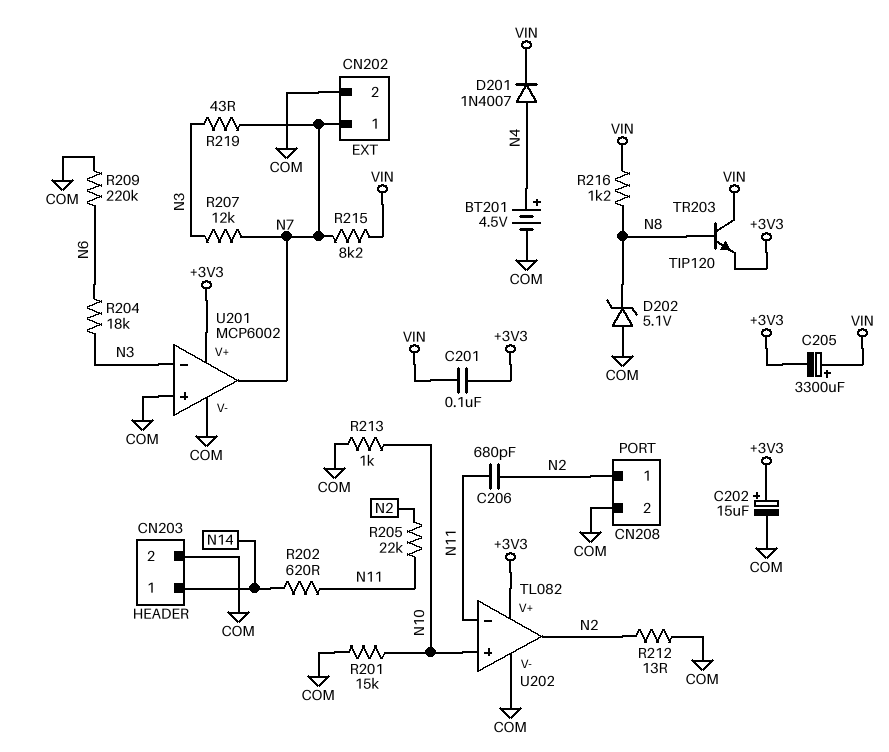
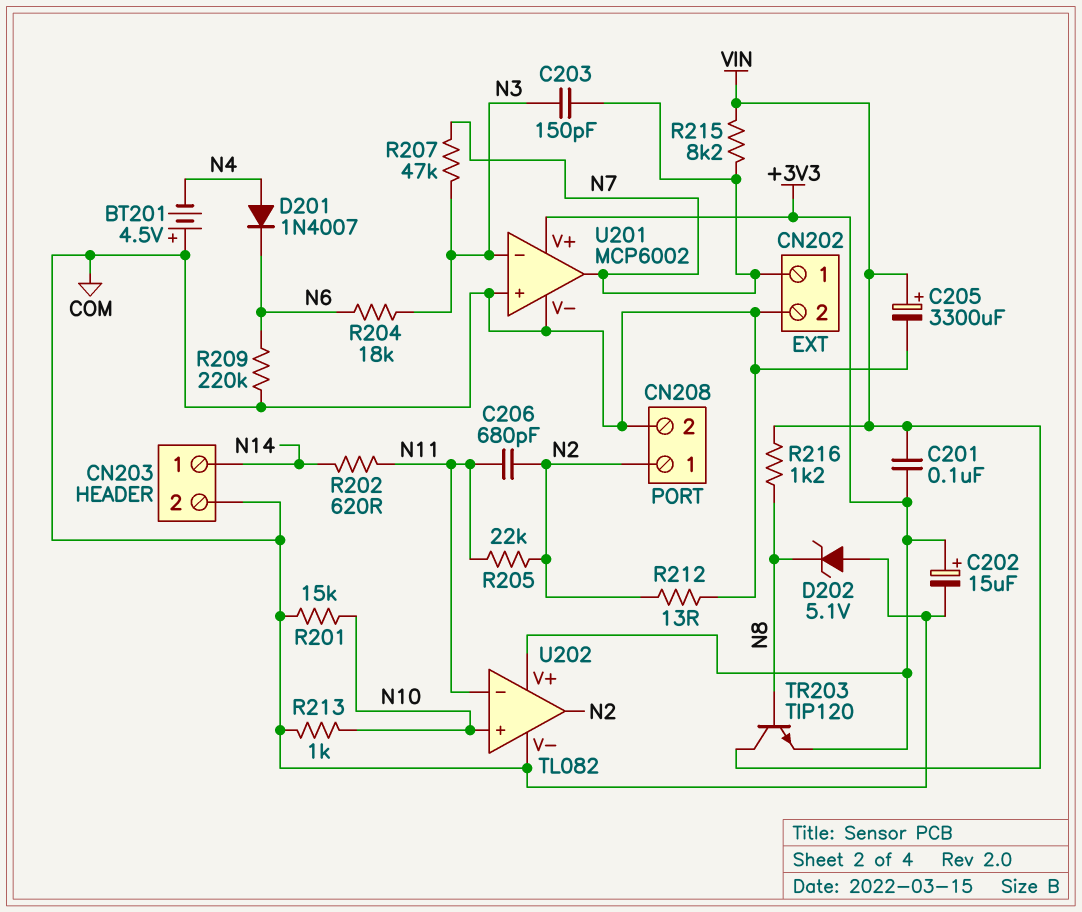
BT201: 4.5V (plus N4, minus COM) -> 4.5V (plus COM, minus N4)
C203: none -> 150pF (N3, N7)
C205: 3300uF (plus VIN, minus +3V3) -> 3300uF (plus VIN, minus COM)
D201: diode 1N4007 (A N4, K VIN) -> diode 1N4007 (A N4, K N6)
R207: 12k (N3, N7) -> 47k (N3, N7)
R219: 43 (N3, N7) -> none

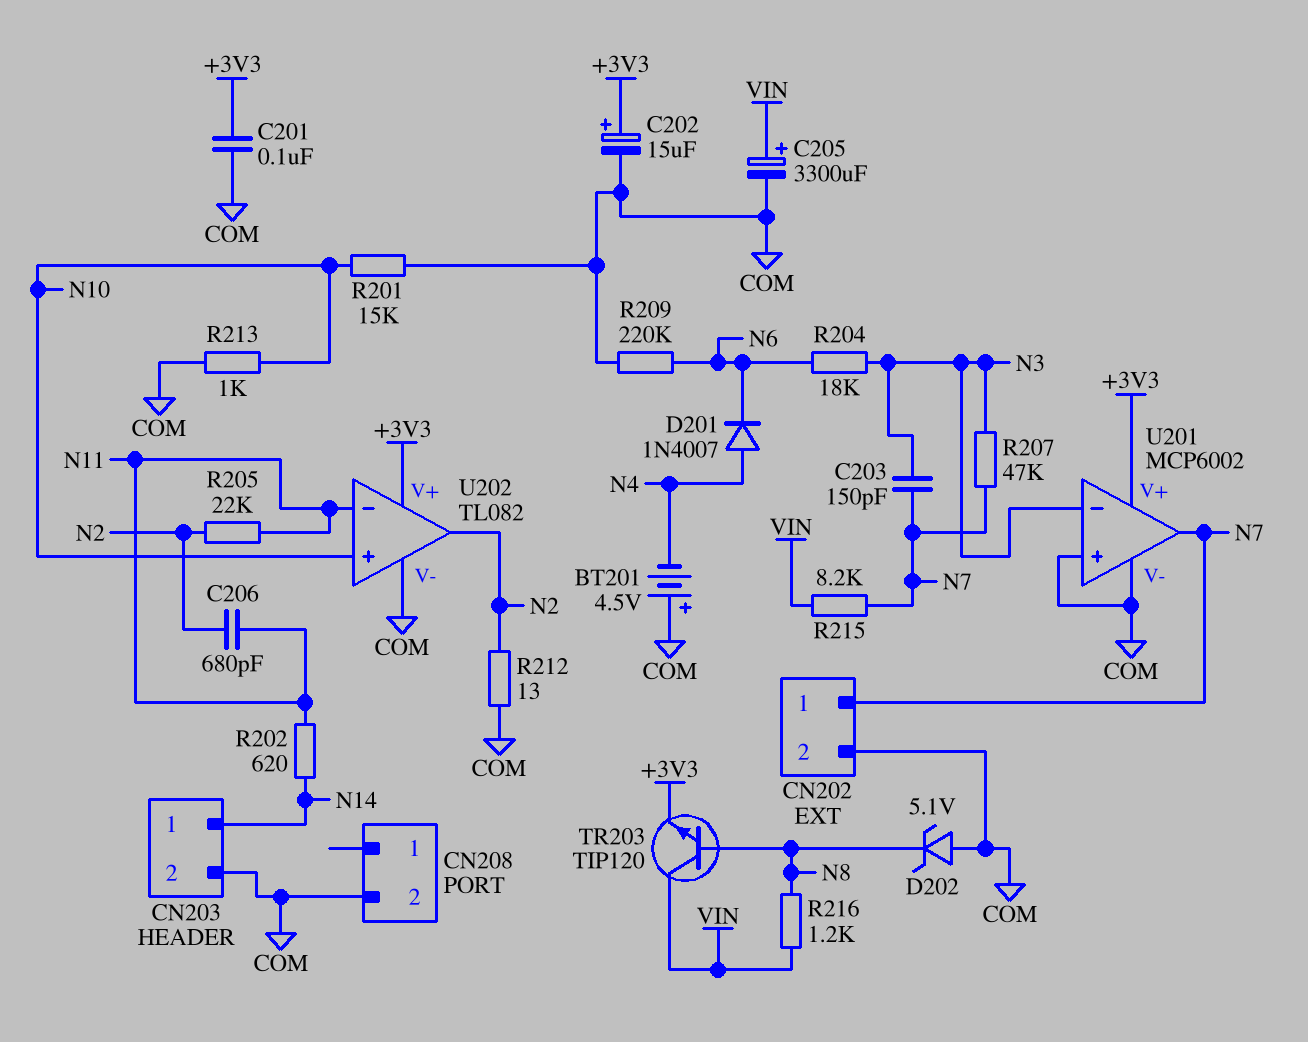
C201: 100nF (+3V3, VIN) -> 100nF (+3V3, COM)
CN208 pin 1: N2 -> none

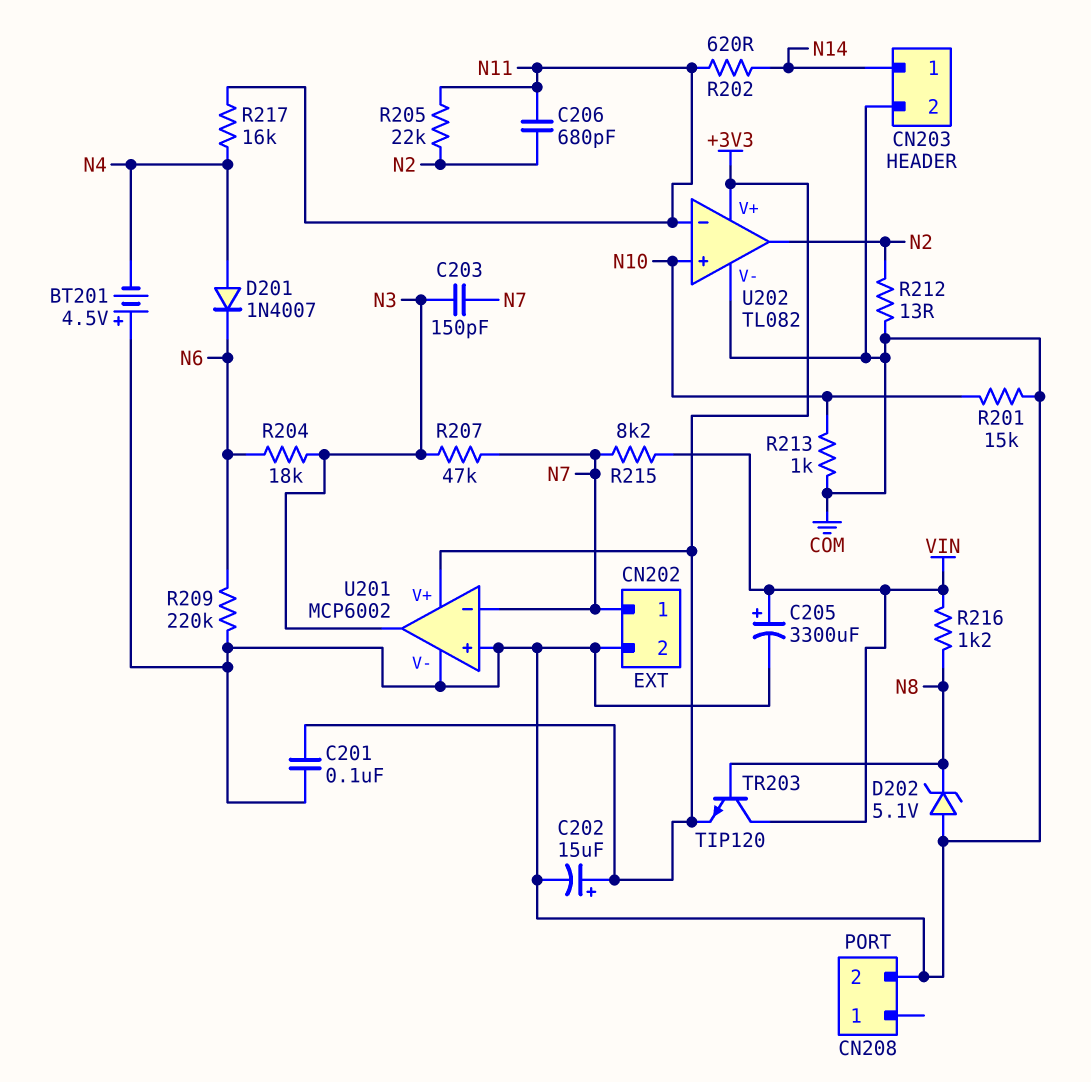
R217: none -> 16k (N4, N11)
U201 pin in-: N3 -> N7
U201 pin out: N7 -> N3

● **TASK TO COMPLETE**:
Word for word, restate the records shown above, minus the pictures.

● **TASK OUTPUT**:
BT201: 4.5V (plus N4, minus COM) -> 4.5V (plus COM, minus N4)
C203: none -> 150pF (N3, N7)
C205: 3300uF (plus VIN, minus +3V3) -> 3300uF (plus VIN, minus COM)
D201: diode 1N4007 (A N4, K VIN) -> diode 1N4007 (A N4, K N6)
R207: 12k (N3, N7) -> 47k (N3, N7)
R219: 43 (N3, N7) -> none

C201: 100nF (+3V3, VIN) -> 100nF (+3V3, COM)
CN208 pin 1: N2 -> none

R217: none -> 16k (N4, N11)
U201 pin in-: N3 -> N7
U201 pin out: N7 -> N3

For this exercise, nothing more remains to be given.